Extracted data entries
++++

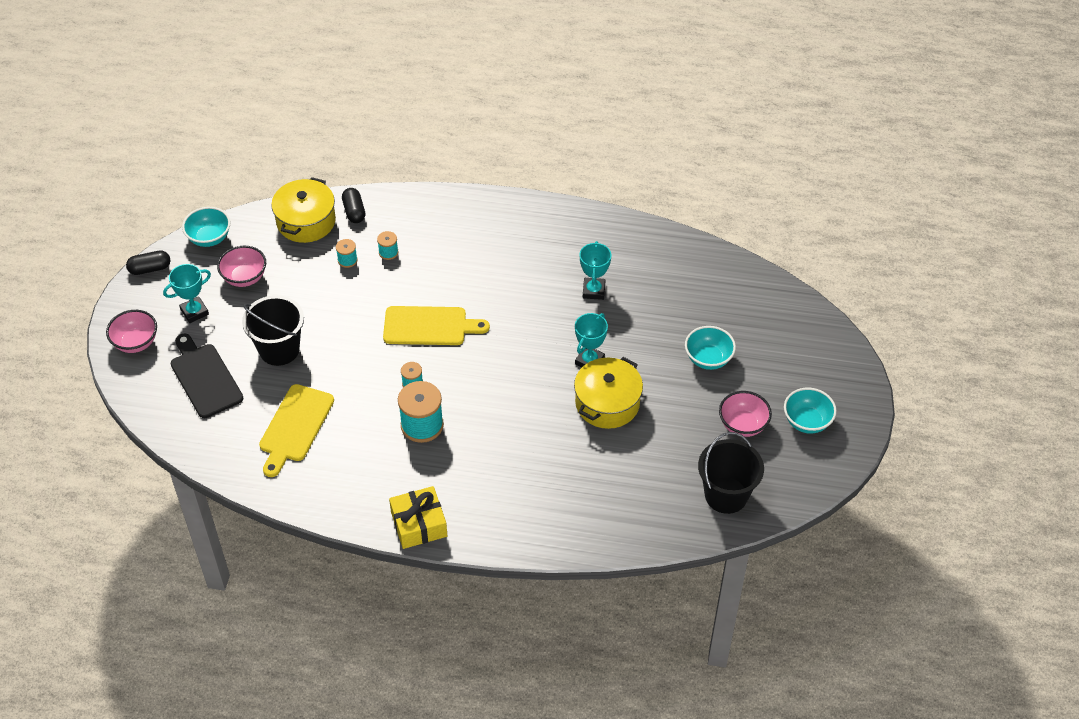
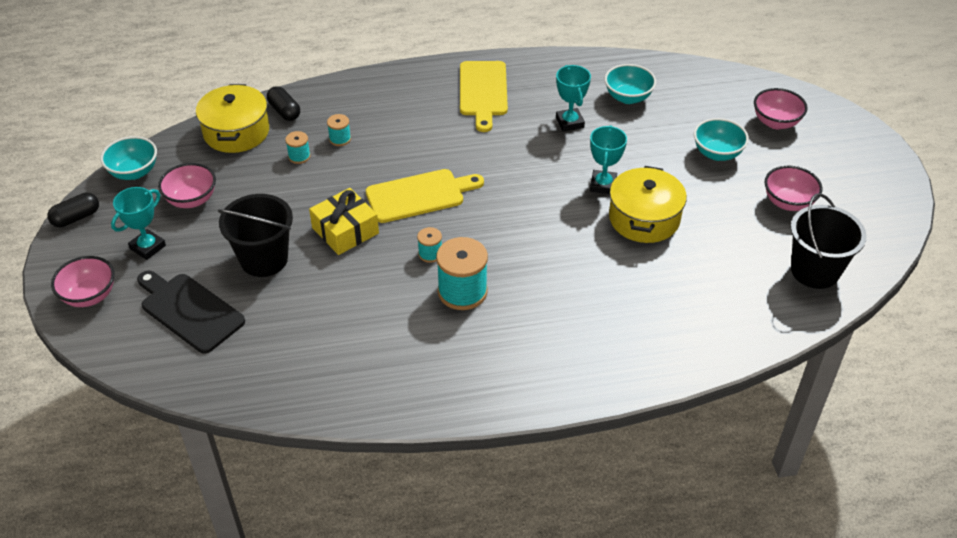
camera: 20 degrees left, 5 degrees down
(295, 427) = (320, 332): yellow cutting board -> yellow cutting board (483, 92)
(419, 524) = (513, 393): yellow gift -> yellow gift (345, 230)
(781, 342) = (776, 122): none -> pink bowl
(807, 421) = (846, 183): turquoise bowl -> turquoise bowl (628, 97)

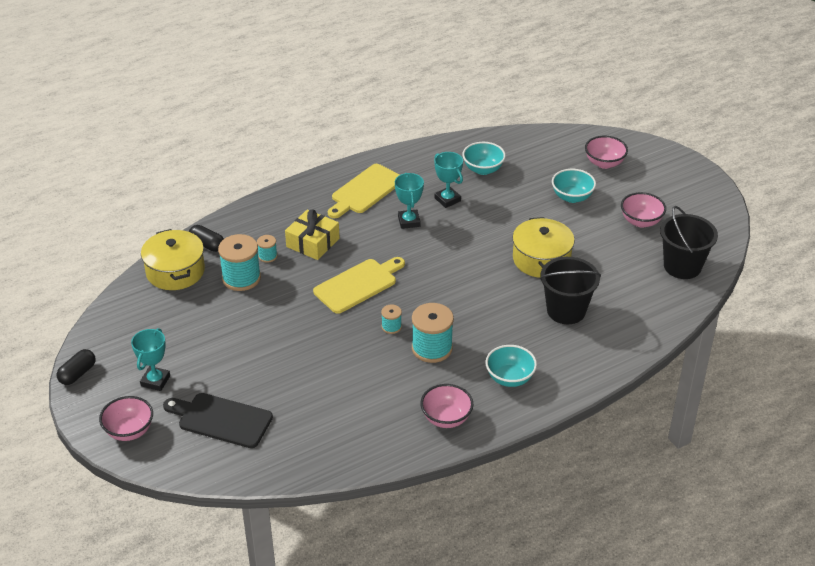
camera: 20 degrees left, 5 degrees down
(134, 172) = (105, 325): turquoise bowl -> turquoise bowl (510, 378)
(191, 200) = (170, 334): pink bowl -> pink bowl (446, 418)
(264, 259) = (259, 365): black bucket -> black bucket (566, 311)
(299, 156) = (241, 278): turquoise spool -> turquoise spool, size x2.00
(345, 230) = (313, 326): yellow gift -> yellow gift (313, 243)
(483, 92) = (365, 191): yellow cutting board -> yellow cutting board turned 60 degrees clockwise
(603, 185) = (498, 242): turquoise trophy -> turquoise trophy (409, 221)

++++

For every record above, repeat the text exactly and omit any picture.

camera: 20 degrees left, 5 degrees down
(295, 427) = (320, 332): yellow cutting board -> yellow cutting board (483, 92)
(419, 524) = (513, 393): yellow gift -> yellow gift (345, 230)
(781, 342) = (776, 122): none -> pink bowl
(807, 421) = (846, 183): turquoise bowl -> turquoise bowl (628, 97)

camera: 20 degrees left, 5 degrees down
(134, 172) = (105, 325): turquoise bowl -> turquoise bowl (510, 378)
(191, 200) = (170, 334): pink bowl -> pink bowl (446, 418)
(264, 259) = (259, 365): black bucket -> black bucket (566, 311)
(299, 156) = (241, 278): turquoise spool -> turquoise spool, size x2.00
(345, 230) = (313, 326): yellow gift -> yellow gift (313, 243)
(483, 92) = (365, 191): yellow cutting board -> yellow cutting board turned 60 degrees clockwise
(603, 185) = (498, 242): turquoise trophy -> turquoise trophy (409, 221)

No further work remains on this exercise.